/---
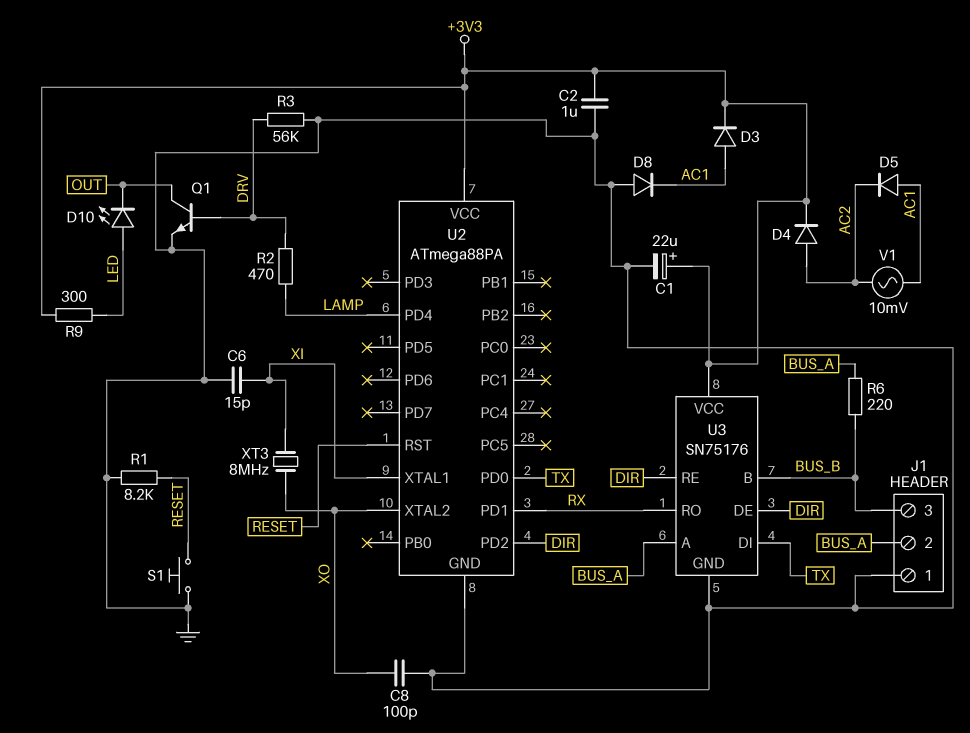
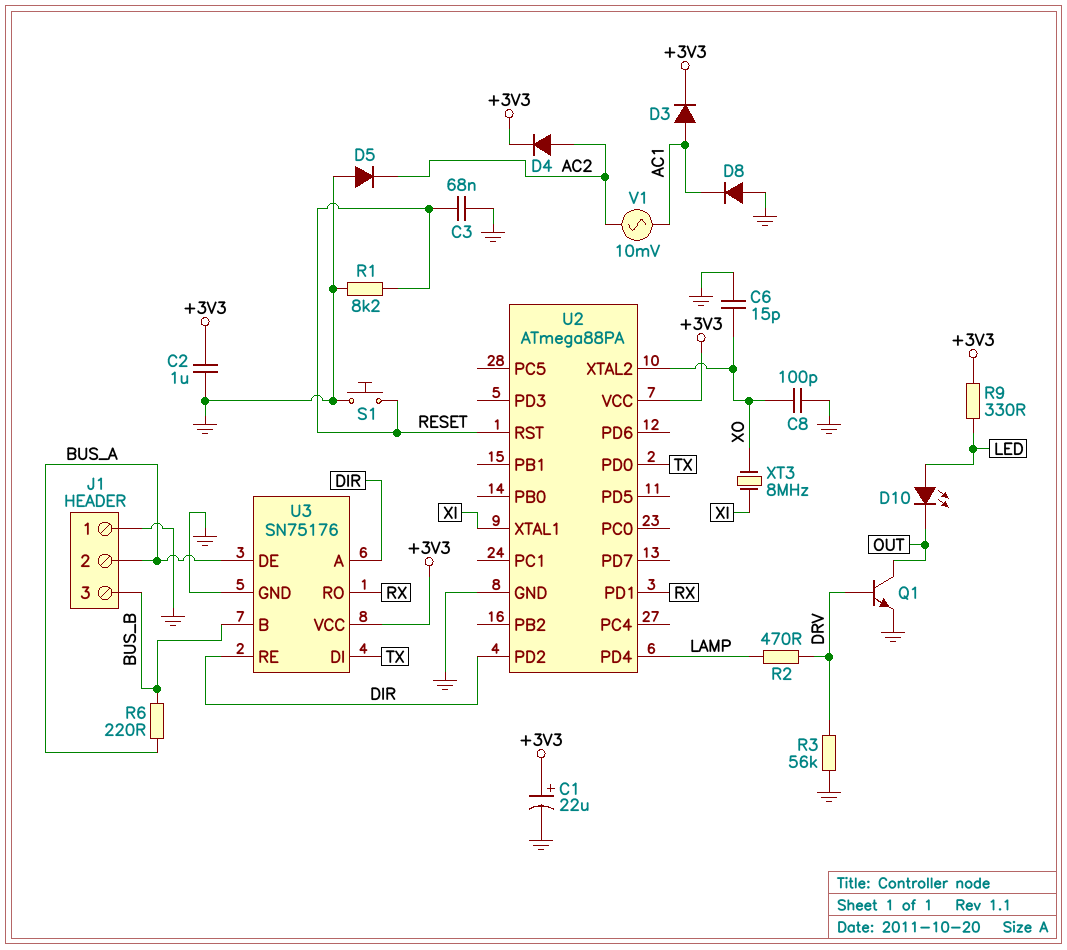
C3: none -> 68nF (GND, RESET)
C6: 15pF (GND, XI) -> 15pF (GND, XO)
D5: diode (A AC1, K AC2) -> diode (A GND, K AC2)
R9: 300 (+3V3, LED) -> 330 (+3V3, LED)
U3 pin A: BUS_A -> DIR
U3 pin DE: DIR -> BUS_A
\---
* _Work instructions_: Nothing in the entries above should change when they are printed again, except that the pictures are dropped.

* _Your response_:
C3: none -> 68nF (GND, RESET)
C6: 15pF (GND, XI) -> 15pF (GND, XO)
D5: diode (A AC1, K AC2) -> diode (A GND, K AC2)
R9: 300 (+3V3, LED) -> 330 (+3V3, LED)
U3 pin A: BUS_A -> DIR
U3 pin DE: DIR -> BUS_A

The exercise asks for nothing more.